TASK PROMPT: Each line of the listing that contains "notebook" should be found and copied.

SOURCE MATERIAL:
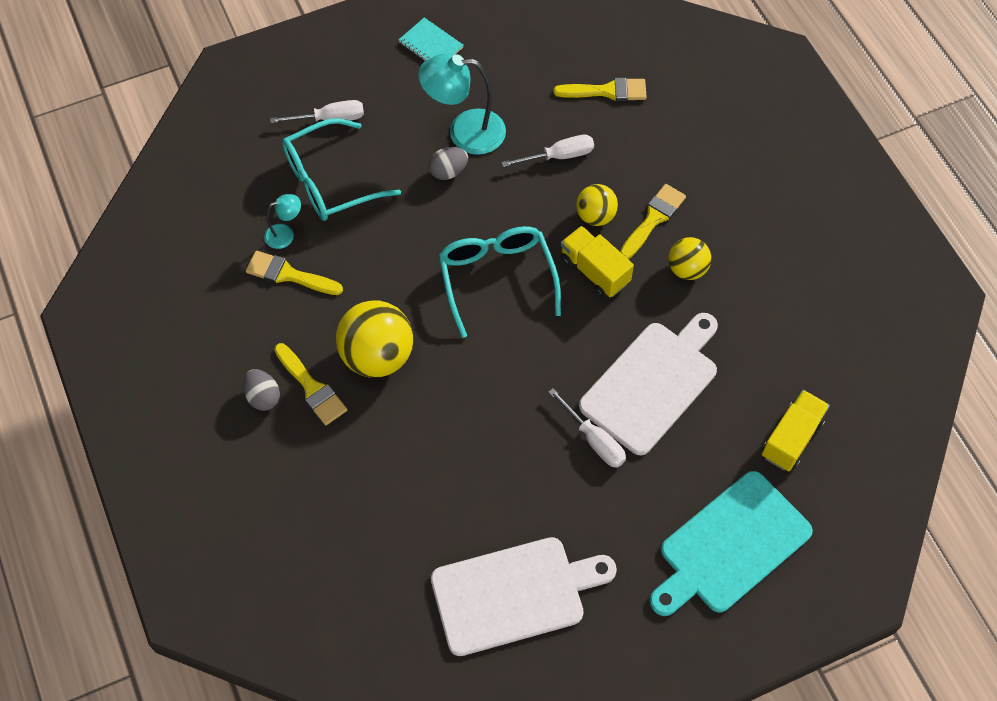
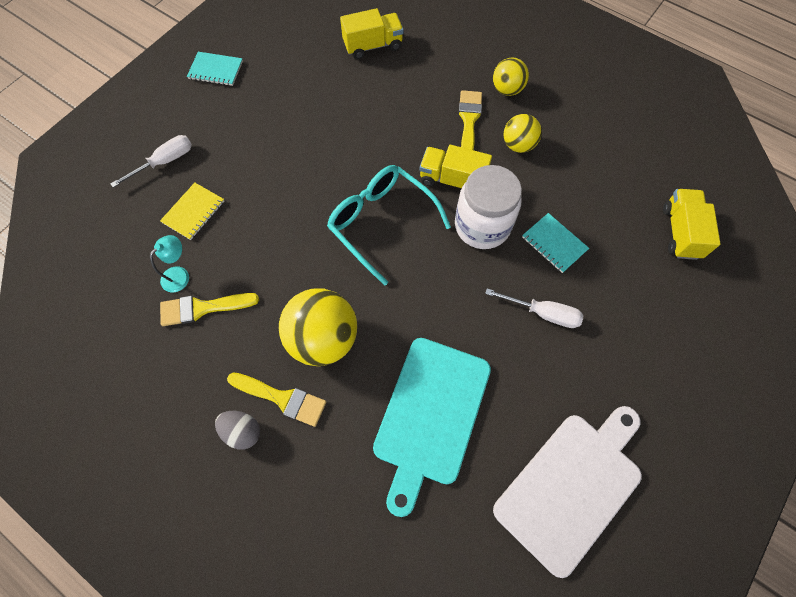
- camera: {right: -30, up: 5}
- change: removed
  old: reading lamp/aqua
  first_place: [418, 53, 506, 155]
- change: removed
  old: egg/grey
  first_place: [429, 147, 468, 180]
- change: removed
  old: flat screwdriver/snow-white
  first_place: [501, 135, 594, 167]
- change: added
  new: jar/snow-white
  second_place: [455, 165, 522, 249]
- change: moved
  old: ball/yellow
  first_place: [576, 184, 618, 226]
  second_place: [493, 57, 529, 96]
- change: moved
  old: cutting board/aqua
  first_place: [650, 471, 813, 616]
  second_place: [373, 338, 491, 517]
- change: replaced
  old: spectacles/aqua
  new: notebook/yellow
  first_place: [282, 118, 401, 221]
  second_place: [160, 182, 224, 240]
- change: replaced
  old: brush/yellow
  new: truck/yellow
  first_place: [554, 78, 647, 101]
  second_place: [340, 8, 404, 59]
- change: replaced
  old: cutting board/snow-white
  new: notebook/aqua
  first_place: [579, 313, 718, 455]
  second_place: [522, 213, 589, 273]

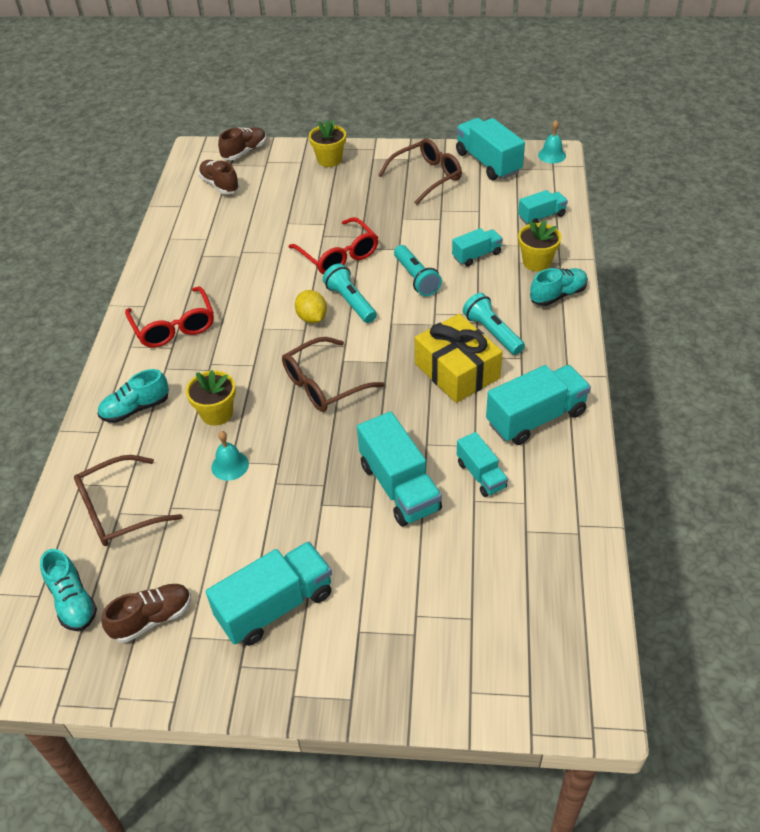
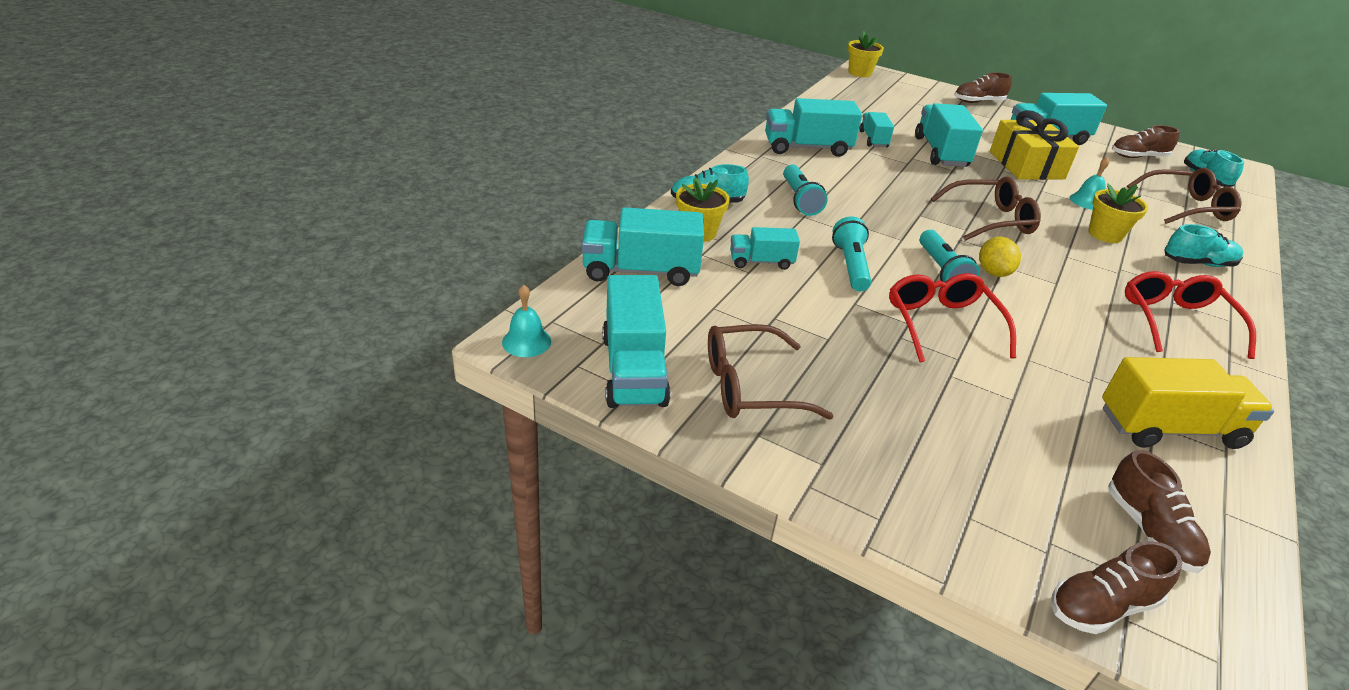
- camera: {right: -160, up: -10}
- change: added
  new: shoe/russet
  second_place: [954, 72, 1012, 103]
- change: added
  new: truck/yellow
  second_place: [1102, 357, 1274, 449]
- change: moved
  old: potted plant/yellow
  first_place: [309, 119, 346, 167]
  second_place: [848, 31, 884, 77]
- change: moved
  old: gift/yellow
  first_place: [415, 314, 503, 403]
  second_place: [990, 110, 1079, 180]
- change: resized
  old: truck/aqua
  first_place: [518, 190, 568, 224]
  second_place: [582, 207, 704, 286]
  factor: 1.73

REPLY TO THE EXERCISE:
  new: notebook/yellow
  new: notebook/aqua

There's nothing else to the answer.